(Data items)
--------------------------------
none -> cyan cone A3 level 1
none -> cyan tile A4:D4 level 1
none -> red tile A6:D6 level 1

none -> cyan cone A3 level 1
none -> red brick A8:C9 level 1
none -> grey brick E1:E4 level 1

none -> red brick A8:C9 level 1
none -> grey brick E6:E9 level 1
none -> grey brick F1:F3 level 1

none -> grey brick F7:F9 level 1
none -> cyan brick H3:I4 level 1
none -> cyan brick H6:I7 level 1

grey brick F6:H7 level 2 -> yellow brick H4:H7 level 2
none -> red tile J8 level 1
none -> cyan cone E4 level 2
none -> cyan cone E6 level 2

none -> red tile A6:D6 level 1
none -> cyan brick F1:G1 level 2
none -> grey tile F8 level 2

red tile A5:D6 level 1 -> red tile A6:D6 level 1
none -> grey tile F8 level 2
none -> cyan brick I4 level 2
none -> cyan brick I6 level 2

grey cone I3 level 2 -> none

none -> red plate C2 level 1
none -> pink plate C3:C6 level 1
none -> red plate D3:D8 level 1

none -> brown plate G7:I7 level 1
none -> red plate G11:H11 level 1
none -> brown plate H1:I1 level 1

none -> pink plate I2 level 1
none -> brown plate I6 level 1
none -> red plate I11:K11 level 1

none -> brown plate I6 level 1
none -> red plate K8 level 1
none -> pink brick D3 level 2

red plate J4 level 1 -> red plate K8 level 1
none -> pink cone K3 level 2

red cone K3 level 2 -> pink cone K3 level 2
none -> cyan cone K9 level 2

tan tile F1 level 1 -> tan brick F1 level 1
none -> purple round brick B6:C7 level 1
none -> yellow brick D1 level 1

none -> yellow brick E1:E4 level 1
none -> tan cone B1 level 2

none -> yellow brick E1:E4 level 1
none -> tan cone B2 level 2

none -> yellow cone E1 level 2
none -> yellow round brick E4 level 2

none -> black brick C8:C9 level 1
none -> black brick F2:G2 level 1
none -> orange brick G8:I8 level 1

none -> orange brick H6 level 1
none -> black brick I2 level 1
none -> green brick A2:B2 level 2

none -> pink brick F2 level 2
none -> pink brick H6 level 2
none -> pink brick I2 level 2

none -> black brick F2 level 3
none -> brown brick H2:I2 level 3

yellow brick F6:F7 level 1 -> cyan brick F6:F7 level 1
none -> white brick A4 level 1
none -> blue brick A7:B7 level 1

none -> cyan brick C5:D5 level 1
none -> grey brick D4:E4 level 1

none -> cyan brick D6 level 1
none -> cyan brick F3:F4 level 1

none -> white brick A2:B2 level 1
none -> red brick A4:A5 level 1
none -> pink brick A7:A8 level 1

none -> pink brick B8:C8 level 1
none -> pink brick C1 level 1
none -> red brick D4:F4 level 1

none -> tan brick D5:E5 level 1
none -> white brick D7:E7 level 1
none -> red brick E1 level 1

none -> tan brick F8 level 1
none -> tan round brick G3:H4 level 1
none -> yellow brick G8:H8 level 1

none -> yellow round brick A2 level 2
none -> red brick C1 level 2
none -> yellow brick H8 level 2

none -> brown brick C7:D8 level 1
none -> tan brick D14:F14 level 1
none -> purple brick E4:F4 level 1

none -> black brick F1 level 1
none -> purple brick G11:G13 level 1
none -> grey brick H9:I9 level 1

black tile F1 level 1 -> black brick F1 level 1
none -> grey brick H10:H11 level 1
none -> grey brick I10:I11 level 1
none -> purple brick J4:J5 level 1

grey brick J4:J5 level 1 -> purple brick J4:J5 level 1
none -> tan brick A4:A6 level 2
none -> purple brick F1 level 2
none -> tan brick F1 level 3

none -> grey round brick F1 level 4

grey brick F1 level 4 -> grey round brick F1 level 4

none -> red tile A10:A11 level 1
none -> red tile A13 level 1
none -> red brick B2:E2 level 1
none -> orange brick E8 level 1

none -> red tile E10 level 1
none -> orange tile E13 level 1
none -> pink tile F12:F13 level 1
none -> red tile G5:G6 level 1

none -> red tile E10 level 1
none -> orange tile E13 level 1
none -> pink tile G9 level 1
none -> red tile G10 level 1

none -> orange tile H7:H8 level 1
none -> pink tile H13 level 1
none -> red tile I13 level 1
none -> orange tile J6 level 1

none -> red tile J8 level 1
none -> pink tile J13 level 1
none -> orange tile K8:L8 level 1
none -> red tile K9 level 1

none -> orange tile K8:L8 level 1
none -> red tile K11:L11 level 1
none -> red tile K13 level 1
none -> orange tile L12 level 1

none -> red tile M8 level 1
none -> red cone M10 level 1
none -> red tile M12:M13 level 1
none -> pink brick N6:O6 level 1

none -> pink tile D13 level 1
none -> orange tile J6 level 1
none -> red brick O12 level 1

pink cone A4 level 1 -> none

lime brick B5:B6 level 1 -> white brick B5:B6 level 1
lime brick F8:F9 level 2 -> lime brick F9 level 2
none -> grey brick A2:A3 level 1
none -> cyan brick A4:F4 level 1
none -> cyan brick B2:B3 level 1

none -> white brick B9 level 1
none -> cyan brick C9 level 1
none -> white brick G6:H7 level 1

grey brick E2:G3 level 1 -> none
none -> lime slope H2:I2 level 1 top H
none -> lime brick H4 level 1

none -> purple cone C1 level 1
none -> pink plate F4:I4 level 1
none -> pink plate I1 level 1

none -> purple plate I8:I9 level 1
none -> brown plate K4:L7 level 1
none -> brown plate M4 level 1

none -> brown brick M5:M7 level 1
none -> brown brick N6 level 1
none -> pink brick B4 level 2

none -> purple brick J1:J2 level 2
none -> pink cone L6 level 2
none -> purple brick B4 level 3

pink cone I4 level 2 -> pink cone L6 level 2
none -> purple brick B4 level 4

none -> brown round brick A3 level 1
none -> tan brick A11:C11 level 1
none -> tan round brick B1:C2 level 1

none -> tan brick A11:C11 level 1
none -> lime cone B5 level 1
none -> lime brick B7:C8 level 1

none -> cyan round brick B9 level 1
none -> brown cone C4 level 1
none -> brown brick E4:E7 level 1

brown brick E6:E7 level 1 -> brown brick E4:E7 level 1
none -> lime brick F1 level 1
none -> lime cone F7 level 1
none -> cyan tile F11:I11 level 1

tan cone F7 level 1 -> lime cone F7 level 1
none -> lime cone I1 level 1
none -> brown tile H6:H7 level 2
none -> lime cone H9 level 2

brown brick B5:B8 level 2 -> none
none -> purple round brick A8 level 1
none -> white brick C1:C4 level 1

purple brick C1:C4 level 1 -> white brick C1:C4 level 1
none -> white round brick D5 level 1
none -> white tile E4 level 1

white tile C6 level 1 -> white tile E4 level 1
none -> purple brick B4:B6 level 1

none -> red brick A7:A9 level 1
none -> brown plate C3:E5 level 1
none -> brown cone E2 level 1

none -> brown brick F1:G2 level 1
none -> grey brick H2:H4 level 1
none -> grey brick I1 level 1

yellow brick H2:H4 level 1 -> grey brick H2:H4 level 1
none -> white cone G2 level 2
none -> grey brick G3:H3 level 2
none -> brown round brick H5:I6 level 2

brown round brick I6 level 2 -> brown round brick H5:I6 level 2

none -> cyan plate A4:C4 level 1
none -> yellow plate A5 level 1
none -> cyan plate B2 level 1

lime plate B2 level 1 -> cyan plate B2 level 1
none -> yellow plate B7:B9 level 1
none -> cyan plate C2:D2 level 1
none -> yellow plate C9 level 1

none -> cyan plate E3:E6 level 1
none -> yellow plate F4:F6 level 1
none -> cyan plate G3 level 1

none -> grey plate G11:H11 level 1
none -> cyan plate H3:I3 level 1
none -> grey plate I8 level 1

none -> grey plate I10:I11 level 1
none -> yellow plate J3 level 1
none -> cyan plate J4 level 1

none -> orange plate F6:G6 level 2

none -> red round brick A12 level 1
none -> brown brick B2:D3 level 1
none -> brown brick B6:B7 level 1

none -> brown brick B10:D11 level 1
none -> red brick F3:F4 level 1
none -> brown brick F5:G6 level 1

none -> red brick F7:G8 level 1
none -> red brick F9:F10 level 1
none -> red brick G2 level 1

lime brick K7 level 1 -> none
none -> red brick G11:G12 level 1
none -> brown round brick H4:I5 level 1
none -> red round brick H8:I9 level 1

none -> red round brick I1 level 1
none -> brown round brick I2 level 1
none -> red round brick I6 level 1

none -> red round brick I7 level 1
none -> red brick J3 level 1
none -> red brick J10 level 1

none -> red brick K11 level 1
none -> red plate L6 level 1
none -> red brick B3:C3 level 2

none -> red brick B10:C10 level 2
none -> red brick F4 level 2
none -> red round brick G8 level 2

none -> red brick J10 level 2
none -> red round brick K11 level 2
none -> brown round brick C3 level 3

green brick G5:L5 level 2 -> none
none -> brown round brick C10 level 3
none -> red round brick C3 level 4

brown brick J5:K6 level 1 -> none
--------------------------------
> _WHAT IS NEEDED_: Scan the data for the string "green" and copy each line in which it occurs.

> _ANSWER TO THIS PROBLEM_:
none -> green brick A2:B2 level 2
green brick G5:L5 level 2 -> none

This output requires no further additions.